--- Source material ---

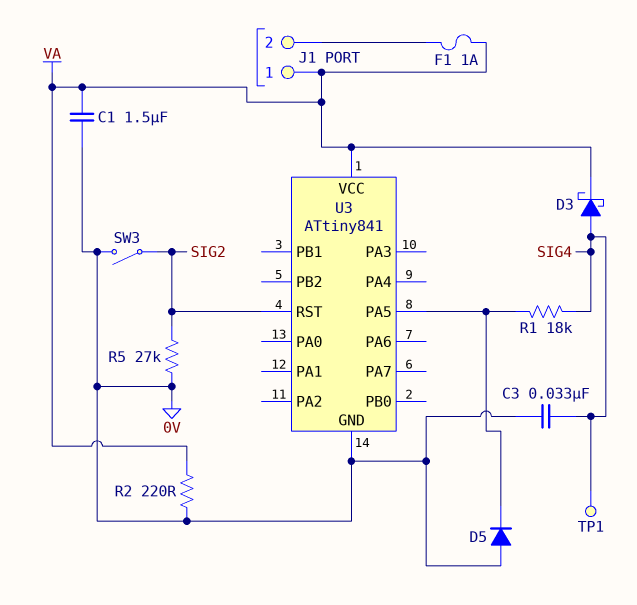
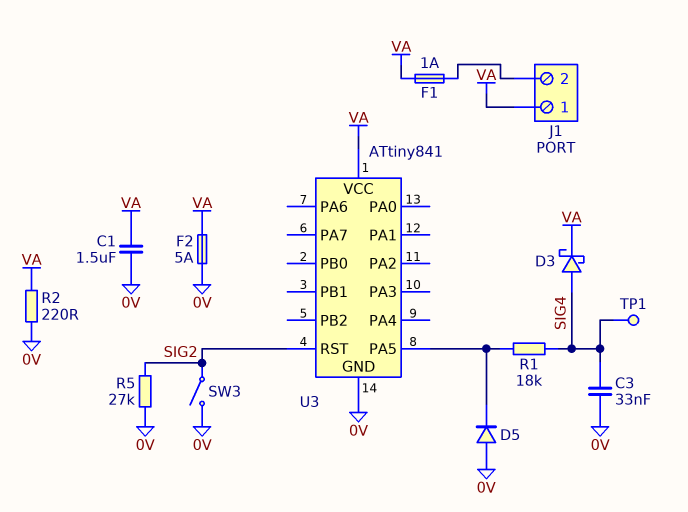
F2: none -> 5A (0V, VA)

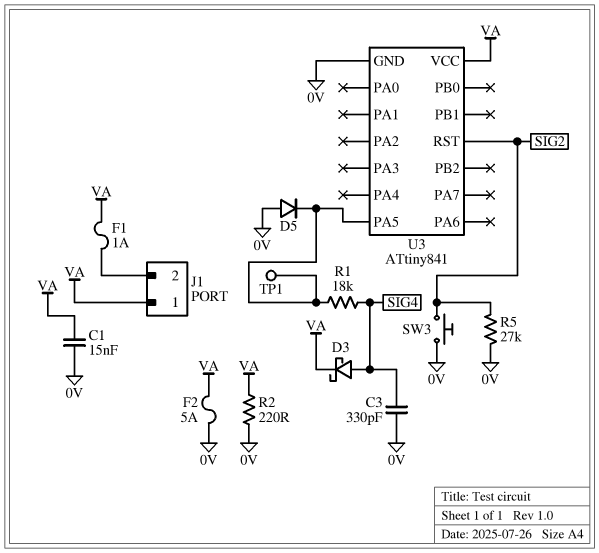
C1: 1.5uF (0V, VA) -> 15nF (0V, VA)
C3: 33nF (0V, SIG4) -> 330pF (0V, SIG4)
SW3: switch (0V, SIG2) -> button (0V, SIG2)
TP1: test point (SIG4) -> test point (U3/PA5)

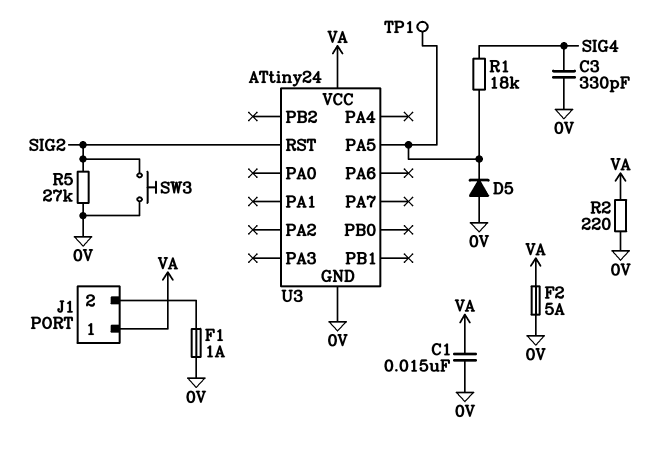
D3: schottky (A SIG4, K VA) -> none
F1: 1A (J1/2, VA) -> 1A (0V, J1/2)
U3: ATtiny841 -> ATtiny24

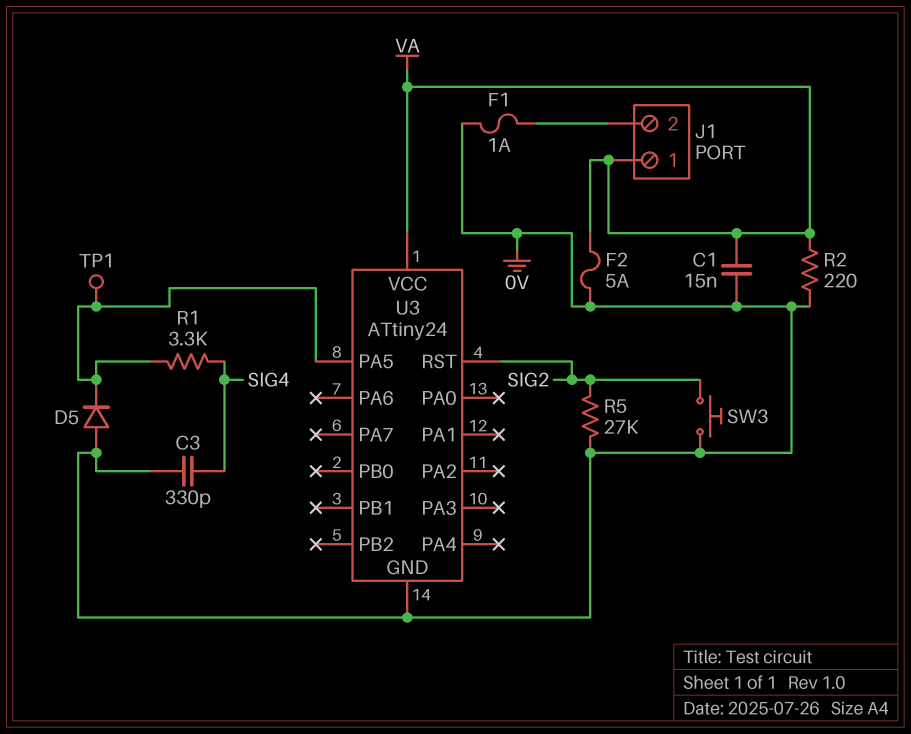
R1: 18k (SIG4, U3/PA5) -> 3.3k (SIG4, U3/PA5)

---

About this task. Look through the entries above and list every line containing "none".

Answer to this problem.
F2: none -> 5A (0V, VA)
D3: schottky (A SIG4, K VA) -> none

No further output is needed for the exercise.